• [Exercise requirements]:
Give back an exact copy of the lines in the records below, from the line that has "grey dice: 5 -> 2" through the line that has "yellow teapot: 2 -> 1", and nothing besides.

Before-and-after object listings
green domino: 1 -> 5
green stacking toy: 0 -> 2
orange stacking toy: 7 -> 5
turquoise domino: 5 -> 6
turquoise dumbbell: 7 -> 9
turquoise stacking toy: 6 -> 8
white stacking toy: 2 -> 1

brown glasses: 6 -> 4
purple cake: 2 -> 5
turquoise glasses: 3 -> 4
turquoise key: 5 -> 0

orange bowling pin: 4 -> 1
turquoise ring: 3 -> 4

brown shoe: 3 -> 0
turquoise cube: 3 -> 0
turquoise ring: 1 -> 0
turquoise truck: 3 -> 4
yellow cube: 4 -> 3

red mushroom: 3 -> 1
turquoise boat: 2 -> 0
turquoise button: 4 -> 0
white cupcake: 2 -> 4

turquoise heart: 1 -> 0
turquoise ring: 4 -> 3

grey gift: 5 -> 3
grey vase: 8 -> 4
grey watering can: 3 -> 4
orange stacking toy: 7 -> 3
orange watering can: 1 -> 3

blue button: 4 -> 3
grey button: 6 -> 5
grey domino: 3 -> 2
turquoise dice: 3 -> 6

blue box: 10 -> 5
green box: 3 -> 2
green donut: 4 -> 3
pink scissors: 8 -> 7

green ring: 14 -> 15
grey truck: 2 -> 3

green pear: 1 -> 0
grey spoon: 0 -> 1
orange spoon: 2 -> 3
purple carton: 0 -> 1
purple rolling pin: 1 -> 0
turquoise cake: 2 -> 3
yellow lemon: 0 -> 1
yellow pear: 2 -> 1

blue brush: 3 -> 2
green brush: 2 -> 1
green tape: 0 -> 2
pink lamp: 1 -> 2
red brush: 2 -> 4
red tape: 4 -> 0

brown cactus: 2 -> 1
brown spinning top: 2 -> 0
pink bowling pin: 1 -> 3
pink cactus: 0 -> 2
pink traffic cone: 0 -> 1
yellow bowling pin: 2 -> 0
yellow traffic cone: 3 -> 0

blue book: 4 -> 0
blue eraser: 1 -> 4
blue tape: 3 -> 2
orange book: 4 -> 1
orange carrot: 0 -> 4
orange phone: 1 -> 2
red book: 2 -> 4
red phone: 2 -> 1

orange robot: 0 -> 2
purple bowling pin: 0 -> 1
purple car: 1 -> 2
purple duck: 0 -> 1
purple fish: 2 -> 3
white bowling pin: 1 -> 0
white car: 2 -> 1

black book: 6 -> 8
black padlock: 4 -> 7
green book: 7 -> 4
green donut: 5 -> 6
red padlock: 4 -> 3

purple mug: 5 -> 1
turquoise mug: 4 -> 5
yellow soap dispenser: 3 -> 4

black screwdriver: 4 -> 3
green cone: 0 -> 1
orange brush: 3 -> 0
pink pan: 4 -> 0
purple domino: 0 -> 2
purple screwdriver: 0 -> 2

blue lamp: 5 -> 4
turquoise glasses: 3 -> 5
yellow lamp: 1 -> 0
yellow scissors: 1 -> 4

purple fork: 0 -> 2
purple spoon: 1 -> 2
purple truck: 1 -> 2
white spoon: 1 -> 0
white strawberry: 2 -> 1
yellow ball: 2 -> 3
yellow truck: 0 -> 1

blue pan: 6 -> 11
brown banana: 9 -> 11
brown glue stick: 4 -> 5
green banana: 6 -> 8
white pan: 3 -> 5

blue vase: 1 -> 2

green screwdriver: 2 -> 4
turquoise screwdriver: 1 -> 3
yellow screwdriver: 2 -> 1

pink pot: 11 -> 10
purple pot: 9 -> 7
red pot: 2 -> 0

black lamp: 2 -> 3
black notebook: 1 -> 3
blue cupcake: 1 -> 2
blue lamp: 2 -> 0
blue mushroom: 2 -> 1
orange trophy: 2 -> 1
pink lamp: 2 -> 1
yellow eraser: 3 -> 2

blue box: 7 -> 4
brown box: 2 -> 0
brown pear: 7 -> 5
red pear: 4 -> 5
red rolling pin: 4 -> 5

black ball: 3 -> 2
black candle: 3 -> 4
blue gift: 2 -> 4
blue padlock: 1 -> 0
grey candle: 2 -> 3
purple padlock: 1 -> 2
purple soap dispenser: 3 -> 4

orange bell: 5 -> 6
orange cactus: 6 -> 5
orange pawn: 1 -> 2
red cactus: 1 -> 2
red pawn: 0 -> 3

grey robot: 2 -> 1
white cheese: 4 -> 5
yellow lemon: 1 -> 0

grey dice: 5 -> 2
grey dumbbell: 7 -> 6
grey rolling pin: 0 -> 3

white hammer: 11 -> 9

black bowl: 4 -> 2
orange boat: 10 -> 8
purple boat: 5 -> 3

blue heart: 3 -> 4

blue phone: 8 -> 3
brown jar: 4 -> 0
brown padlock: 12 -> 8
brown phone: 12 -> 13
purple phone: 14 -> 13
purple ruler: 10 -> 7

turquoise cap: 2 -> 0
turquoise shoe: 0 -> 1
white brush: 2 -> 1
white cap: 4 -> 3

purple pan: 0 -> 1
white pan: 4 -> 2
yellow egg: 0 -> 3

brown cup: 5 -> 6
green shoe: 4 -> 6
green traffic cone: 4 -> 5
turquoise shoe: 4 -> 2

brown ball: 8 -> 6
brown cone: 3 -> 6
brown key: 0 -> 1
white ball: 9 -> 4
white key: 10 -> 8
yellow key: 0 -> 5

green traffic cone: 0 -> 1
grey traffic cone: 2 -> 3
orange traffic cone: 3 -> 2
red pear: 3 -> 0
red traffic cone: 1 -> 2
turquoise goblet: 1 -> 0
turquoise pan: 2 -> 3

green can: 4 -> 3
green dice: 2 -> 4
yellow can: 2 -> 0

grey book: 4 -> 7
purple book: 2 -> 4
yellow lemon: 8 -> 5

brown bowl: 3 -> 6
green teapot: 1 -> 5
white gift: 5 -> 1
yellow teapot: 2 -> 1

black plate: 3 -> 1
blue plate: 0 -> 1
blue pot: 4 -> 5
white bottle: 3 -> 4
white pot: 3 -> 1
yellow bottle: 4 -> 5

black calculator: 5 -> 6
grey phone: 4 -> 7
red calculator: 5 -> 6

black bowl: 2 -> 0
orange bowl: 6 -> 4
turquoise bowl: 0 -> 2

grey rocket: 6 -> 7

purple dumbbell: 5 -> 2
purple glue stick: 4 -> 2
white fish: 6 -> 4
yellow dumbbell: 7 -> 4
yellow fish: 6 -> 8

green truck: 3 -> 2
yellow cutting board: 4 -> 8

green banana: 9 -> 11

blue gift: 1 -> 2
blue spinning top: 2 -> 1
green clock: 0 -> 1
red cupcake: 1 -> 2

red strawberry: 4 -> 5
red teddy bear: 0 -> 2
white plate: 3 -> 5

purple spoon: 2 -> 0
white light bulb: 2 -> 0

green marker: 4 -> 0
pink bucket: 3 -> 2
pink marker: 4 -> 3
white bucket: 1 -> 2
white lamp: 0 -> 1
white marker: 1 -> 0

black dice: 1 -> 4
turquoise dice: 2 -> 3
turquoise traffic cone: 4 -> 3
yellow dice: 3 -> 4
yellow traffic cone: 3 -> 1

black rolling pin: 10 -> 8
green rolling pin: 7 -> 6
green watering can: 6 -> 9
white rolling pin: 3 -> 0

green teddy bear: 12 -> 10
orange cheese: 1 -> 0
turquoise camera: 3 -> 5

• [Exercise result]:
grey dice: 5 -> 2
grey dumbbell: 7 -> 6
grey rolling pin: 0 -> 3

white hammer: 11 -> 9

black bowl: 4 -> 2
orange boat: 10 -> 8
purple boat: 5 -> 3

blue heart: 3 -> 4

blue phone: 8 -> 3
brown jar: 4 -> 0
brown padlock: 12 -> 8
brown phone: 12 -> 13
purple phone: 14 -> 13
purple ruler: 10 -> 7

turquoise cap: 2 -> 0
turquoise shoe: 0 -> 1
white brush: 2 -> 1
white cap: 4 -> 3

purple pan: 0 -> 1
white pan: 4 -> 2
yellow egg: 0 -> 3

brown cup: 5 -> 6
green shoe: 4 -> 6
green traffic cone: 4 -> 5
turquoise shoe: 4 -> 2

brown ball: 8 -> 6
brown cone: 3 -> 6
brown key: 0 -> 1
white ball: 9 -> 4
white key: 10 -> 8
yellow key: 0 -> 5

green traffic cone: 0 -> 1
grey traffic cone: 2 -> 3
orange traffic cone: 3 -> 2
red pear: 3 -> 0
red traffic cone: 1 -> 2
turquoise goblet: 1 -> 0
turquoise pan: 2 -> 3

green can: 4 -> 3
green dice: 2 -> 4
yellow can: 2 -> 0

grey book: 4 -> 7
purple book: 2 -> 4
yellow lemon: 8 -> 5

brown bowl: 3 -> 6
green teapot: 1 -> 5
white gift: 5 -> 1
yellow teapot: 2 -> 1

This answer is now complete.